### Exercise objective
Output every record below precisely as it is written.

### Data records

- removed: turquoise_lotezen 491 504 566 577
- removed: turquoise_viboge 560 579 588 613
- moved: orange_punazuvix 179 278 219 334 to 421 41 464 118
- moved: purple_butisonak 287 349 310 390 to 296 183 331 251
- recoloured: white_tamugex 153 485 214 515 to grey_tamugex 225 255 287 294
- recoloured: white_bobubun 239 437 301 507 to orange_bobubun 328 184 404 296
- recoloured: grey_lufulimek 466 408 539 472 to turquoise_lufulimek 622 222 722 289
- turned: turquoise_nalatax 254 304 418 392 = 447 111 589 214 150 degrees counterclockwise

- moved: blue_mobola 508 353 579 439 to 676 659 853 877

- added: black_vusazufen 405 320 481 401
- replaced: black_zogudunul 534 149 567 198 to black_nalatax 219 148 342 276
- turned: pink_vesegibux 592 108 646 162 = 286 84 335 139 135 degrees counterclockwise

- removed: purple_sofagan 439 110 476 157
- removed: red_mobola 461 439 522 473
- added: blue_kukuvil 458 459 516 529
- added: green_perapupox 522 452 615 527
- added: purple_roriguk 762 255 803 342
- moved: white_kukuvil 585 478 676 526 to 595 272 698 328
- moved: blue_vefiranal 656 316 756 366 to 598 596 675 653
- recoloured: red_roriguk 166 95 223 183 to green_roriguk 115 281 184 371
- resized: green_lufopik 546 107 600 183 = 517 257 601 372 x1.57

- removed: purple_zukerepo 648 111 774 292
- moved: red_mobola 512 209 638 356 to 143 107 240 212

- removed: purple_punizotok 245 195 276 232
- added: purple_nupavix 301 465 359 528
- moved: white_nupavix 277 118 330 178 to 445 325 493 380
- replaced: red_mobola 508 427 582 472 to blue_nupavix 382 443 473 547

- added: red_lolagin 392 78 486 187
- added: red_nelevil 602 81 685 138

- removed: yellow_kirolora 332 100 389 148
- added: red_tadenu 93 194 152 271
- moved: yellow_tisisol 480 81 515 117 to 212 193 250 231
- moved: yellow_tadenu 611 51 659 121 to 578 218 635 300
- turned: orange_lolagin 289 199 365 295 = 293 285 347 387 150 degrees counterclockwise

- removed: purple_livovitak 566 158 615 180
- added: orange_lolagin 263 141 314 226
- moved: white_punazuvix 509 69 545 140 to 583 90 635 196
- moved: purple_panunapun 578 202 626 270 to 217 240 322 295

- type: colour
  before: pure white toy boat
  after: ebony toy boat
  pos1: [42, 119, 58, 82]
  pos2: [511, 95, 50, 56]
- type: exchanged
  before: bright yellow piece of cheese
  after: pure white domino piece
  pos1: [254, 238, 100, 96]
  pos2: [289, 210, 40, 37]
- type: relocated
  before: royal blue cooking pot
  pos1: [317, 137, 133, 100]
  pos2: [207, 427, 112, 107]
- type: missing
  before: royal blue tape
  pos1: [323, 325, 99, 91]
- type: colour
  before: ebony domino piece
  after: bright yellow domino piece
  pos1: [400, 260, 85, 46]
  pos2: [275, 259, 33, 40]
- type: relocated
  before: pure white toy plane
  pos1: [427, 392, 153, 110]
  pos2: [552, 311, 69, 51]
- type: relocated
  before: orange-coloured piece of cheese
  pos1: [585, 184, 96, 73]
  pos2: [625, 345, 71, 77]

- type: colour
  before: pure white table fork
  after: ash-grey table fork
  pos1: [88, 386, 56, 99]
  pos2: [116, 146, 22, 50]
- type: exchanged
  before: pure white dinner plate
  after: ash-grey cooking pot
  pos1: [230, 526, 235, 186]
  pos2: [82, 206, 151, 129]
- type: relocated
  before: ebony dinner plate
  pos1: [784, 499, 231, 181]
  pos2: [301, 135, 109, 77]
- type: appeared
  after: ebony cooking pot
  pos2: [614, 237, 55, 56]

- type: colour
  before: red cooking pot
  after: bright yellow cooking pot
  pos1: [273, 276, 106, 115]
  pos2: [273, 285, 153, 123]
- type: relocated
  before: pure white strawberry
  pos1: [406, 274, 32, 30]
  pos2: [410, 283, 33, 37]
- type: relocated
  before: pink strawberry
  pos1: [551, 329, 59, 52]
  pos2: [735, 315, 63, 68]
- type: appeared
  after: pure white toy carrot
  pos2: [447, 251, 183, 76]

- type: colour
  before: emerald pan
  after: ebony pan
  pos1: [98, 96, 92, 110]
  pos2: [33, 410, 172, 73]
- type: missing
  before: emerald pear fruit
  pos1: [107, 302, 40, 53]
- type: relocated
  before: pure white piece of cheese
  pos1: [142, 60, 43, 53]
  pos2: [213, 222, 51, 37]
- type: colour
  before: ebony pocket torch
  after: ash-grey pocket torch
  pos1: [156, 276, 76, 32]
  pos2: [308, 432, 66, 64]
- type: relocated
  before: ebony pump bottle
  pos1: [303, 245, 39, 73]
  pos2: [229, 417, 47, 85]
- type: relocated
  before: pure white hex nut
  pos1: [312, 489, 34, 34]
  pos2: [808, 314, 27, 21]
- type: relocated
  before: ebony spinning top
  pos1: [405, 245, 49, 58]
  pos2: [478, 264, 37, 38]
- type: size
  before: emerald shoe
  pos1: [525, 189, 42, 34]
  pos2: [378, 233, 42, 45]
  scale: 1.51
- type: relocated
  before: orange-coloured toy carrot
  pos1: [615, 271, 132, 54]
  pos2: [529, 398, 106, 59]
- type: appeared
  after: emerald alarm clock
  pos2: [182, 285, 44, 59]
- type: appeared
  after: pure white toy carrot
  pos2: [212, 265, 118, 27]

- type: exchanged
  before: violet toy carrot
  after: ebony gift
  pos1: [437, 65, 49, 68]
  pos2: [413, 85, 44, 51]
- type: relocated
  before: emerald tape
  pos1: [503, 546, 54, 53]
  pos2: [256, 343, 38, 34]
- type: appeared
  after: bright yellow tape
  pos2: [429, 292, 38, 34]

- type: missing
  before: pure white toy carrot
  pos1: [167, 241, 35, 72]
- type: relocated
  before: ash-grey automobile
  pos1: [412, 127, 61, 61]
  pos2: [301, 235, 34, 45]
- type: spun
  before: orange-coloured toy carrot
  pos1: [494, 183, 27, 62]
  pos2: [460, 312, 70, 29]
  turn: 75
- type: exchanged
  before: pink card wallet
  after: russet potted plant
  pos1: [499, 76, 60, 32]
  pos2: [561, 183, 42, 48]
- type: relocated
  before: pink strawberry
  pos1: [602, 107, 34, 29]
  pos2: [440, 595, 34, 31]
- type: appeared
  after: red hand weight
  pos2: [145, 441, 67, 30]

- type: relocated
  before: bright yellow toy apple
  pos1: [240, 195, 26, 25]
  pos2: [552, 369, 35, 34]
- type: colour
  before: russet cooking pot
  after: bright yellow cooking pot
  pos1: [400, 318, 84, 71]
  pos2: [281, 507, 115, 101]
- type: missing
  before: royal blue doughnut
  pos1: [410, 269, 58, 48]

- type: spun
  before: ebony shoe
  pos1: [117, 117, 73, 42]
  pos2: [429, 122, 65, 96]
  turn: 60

### Answer area
- removed: turquoise_lotezen 491 504 566 577
- removed: turquoise_viboge 560 579 588 613
- moved: orange_punazuvix 179 278 219 334 to 421 41 464 118
- moved: purple_butisonak 287 349 310 390 to 296 183 331 251
- recoloured: white_tamugex 153 485 214 515 to grey_tamugex 225 255 287 294
- recoloured: white_bobubun 239 437 301 507 to orange_bobubun 328 184 404 296
- recoloured: grey_lufulimek 466 408 539 472 to turquoise_lufulimek 622 222 722 289
- turned: turquoise_nalatax 254 304 418 392 = 447 111 589 214 150 degrees counterclockwise

- moved: blue_mobola 508 353 579 439 to 676 659 853 877

- added: black_vusazufen 405 320 481 401
- replaced: black_zogudunul 534 149 567 198 to black_nalatax 219 148 342 276
- turned: pink_vesegibux 592 108 646 162 = 286 84 335 139 135 degrees counterclockwise

- removed: purple_sofagan 439 110 476 157
- removed: red_mobola 461 439 522 473
- added: blue_kukuvil 458 459 516 529
- added: green_perapupox 522 452 615 527
- added: purple_roriguk 762 255 803 342
- moved: white_kukuvil 585 478 676 526 to 595 272 698 328
- moved: blue_vefiranal 656 316 756 366 to 598 596 675 653
- recoloured: red_roriguk 166 95 223 183 to green_roriguk 115 281 184 371
- resized: green_lufopik 546 107 600 183 = 517 257 601 372 x1.57

- removed: purple_zukerepo 648 111 774 292
- moved: red_mobola 512 209 638 356 to 143 107 240 212

- removed: purple_punizotok 245 195 276 232
- added: purple_nupavix 301 465 359 528
- moved: white_nupavix 277 118 330 178 to 445 325 493 380
- replaced: red_mobola 508 427 582 472 to blue_nupavix 382 443 473 547

- added: red_lolagin 392 78 486 187
- added: red_nelevil 602 81 685 138

- removed: yellow_kirolora 332 100 389 148
- added: red_tadenu 93 194 152 271
- moved: yellow_tisisol 480 81 515 117 to 212 193 250 231
- moved: yellow_tadenu 611 51 659 121 to 578 218 635 300
- turned: orange_lolagin 289 199 365 295 = 293 285 347 387 150 degrees counterclockwise

- removed: purple_livovitak 566 158 615 180
- added: orange_lolagin 263 141 314 226
- moved: white_punazuvix 509 69 545 140 to 583 90 635 196
- moved: purple_panunapun 578 202 626 270 to 217 240 322 295

- type: colour
  before: pure white toy boat
  after: ebony toy boat
  pos1: [42, 119, 58, 82]
  pos2: [511, 95, 50, 56]
- type: exchanged
  before: bright yellow piece of cheese
  after: pure white domino piece
  pos1: [254, 238, 100, 96]
  pos2: [289, 210, 40, 37]
- type: relocated
  before: royal blue cooking pot
  pos1: [317, 137, 133, 100]
  pos2: [207, 427, 112, 107]
- type: missing
  before: royal blue tape
  pos1: [323, 325, 99, 91]
- type: colour
  before: ebony domino piece
  after: bright yellow domino piece
  pos1: [400, 260, 85, 46]
  pos2: [275, 259, 33, 40]
- type: relocated
  before: pure white toy plane
  pos1: [427, 392, 153, 110]
  pos2: [552, 311, 69, 51]
- type: relocated
  before: orange-coloured piece of cheese
  pos1: [585, 184, 96, 73]
  pos2: [625, 345, 71, 77]

- type: colour
  before: pure white table fork
  after: ash-grey table fork
  pos1: [88, 386, 56, 99]
  pos2: [116, 146, 22, 50]
- type: exchanged
  before: pure white dinner plate
  after: ash-grey cooking pot
  pos1: [230, 526, 235, 186]
  pos2: [82, 206, 151, 129]
- type: relocated
  before: ebony dinner plate
  pos1: [784, 499, 231, 181]
  pos2: [301, 135, 109, 77]
- type: appeared
  after: ebony cooking pot
  pos2: [614, 237, 55, 56]

- type: colour
  before: red cooking pot
  after: bright yellow cooking pot
  pos1: [273, 276, 106, 115]
  pos2: [273, 285, 153, 123]
- type: relocated
  before: pure white strawberry
  pos1: [406, 274, 32, 30]
  pos2: [410, 283, 33, 37]
- type: relocated
  before: pink strawberry
  pos1: [551, 329, 59, 52]
  pos2: [735, 315, 63, 68]
- type: appeared
  after: pure white toy carrot
  pos2: [447, 251, 183, 76]

- type: colour
  before: emerald pan
  after: ebony pan
  pos1: [98, 96, 92, 110]
  pos2: [33, 410, 172, 73]
- type: missing
  before: emerald pear fruit
  pos1: [107, 302, 40, 53]
- type: relocated
  before: pure white piece of cheese
  pos1: [142, 60, 43, 53]
  pos2: [213, 222, 51, 37]
- type: colour
  before: ebony pocket torch
  after: ash-grey pocket torch
  pos1: [156, 276, 76, 32]
  pos2: [308, 432, 66, 64]
- type: relocated
  before: ebony pump bottle
  pos1: [303, 245, 39, 73]
  pos2: [229, 417, 47, 85]
- type: relocated
  before: pure white hex nut
  pos1: [312, 489, 34, 34]
  pos2: [808, 314, 27, 21]
- type: relocated
  before: ebony spinning top
  pos1: [405, 245, 49, 58]
  pos2: [478, 264, 37, 38]
- type: size
  before: emerald shoe
  pos1: [525, 189, 42, 34]
  pos2: [378, 233, 42, 45]
  scale: 1.51
- type: relocated
  before: orange-coloured toy carrot
  pos1: [615, 271, 132, 54]
  pos2: [529, 398, 106, 59]
- type: appeared
  after: emerald alarm clock
  pos2: [182, 285, 44, 59]
- type: appeared
  after: pure white toy carrot
  pos2: [212, 265, 118, 27]

- type: exchanged
  before: violet toy carrot
  after: ebony gift
  pos1: [437, 65, 49, 68]
  pos2: [413, 85, 44, 51]
- type: relocated
  before: emerald tape
  pos1: [503, 546, 54, 53]
  pos2: [256, 343, 38, 34]
- type: appeared
  after: bright yellow tape
  pos2: [429, 292, 38, 34]

- type: missing
  before: pure white toy carrot
  pos1: [167, 241, 35, 72]
- type: relocated
  before: ash-grey automobile
  pos1: [412, 127, 61, 61]
  pos2: [301, 235, 34, 45]
- type: spun
  before: orange-coloured toy carrot
  pos1: [494, 183, 27, 62]
  pos2: [460, 312, 70, 29]
  turn: 75
- type: exchanged
  before: pink card wallet
  after: russet potted plant
  pos1: [499, 76, 60, 32]
  pos2: [561, 183, 42, 48]
- type: relocated
  before: pink strawberry
  pos1: [602, 107, 34, 29]
  pos2: [440, 595, 34, 31]
- type: appeared
  after: red hand weight
  pos2: [145, 441, 67, 30]

- type: relocated
  before: bright yellow toy apple
  pos1: [240, 195, 26, 25]
  pos2: [552, 369, 35, 34]
- type: colour
  before: russet cooking pot
  after: bright yellow cooking pot
  pos1: [400, 318, 84, 71]
  pos2: [281, 507, 115, 101]
- type: missing
  before: royal blue doughnut
  pos1: [410, 269, 58, 48]

- type: spun
  before: ebony shoe
  pos1: [117, 117, 73, 42]
  pos2: [429, 122, 65, 96]
  turn: 60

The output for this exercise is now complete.